TASK PROMPT -> Tally the lines in the records below that contain "cross" and return only the result.

DATA LISTING ->
--

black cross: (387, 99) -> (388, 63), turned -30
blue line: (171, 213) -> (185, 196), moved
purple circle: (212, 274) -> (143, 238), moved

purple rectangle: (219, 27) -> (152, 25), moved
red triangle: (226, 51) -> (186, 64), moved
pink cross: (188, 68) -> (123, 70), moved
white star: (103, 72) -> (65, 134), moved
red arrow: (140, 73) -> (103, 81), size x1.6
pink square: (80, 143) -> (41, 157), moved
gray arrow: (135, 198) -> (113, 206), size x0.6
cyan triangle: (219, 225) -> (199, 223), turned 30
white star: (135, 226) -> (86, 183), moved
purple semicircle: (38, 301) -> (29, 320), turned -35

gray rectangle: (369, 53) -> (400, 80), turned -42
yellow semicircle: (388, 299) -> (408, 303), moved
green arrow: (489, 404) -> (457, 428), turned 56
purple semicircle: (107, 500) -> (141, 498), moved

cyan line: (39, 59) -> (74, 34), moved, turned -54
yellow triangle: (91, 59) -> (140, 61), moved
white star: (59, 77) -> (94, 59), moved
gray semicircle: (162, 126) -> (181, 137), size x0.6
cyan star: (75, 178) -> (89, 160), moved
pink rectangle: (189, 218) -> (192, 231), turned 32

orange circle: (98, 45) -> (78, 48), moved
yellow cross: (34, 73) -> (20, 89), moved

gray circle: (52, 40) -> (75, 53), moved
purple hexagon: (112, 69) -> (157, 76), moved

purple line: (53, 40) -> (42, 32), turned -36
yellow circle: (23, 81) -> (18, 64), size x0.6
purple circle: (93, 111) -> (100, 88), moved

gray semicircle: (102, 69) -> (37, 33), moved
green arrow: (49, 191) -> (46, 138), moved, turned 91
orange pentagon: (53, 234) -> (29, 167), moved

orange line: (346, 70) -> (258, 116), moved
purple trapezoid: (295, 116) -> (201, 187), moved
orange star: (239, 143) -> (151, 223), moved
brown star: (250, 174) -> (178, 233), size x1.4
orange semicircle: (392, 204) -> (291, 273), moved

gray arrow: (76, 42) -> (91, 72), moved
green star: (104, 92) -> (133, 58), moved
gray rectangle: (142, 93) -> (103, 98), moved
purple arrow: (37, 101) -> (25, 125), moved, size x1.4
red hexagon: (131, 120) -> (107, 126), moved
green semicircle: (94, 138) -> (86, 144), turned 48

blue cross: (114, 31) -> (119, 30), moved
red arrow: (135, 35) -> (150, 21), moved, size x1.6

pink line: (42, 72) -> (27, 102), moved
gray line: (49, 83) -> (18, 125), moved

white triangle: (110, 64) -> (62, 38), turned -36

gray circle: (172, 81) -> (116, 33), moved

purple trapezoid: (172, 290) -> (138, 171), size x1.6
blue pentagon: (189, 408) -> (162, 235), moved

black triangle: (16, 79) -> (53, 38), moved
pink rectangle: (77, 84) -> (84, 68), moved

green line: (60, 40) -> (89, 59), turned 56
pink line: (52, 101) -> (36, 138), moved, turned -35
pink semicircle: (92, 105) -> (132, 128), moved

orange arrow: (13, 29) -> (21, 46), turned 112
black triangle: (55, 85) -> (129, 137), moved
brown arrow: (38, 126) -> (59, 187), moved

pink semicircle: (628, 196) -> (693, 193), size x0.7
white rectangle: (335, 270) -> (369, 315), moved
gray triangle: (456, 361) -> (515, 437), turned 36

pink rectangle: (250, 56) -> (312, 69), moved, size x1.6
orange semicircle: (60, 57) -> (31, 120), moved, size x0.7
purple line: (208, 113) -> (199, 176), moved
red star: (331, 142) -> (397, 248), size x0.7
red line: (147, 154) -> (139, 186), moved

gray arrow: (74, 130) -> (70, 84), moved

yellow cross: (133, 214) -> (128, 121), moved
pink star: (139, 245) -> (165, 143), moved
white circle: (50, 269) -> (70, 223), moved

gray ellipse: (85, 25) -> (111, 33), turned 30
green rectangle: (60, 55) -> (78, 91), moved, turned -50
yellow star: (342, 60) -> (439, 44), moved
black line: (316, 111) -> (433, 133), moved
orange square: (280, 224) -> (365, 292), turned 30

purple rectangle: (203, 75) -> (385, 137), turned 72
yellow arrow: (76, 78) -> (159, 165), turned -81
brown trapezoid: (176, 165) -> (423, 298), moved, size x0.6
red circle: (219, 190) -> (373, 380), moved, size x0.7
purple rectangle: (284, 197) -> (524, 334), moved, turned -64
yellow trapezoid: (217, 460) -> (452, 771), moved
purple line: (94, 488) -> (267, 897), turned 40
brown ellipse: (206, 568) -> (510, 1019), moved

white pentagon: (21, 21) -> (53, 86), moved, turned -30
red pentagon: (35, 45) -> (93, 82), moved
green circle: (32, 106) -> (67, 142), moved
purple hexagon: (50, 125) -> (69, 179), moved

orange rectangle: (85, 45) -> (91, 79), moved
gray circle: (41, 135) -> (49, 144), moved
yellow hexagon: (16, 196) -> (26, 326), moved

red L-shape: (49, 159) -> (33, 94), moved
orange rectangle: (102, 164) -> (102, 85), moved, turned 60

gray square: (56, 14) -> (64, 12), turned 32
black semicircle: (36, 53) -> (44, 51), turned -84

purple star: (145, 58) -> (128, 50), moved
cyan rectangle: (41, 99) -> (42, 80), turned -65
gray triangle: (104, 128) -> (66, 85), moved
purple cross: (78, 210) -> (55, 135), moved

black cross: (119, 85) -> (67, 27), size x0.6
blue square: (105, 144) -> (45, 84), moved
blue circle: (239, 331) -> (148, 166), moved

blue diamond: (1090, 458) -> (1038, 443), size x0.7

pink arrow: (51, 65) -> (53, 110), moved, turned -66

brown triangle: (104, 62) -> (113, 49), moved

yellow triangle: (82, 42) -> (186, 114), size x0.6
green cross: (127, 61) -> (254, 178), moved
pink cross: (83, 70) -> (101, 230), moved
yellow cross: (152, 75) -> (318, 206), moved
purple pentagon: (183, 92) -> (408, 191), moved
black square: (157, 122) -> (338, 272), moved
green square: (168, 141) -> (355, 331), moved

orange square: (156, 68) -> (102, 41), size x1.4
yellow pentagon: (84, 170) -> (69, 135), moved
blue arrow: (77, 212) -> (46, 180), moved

--

RESPONSE TO THE TASK -> 10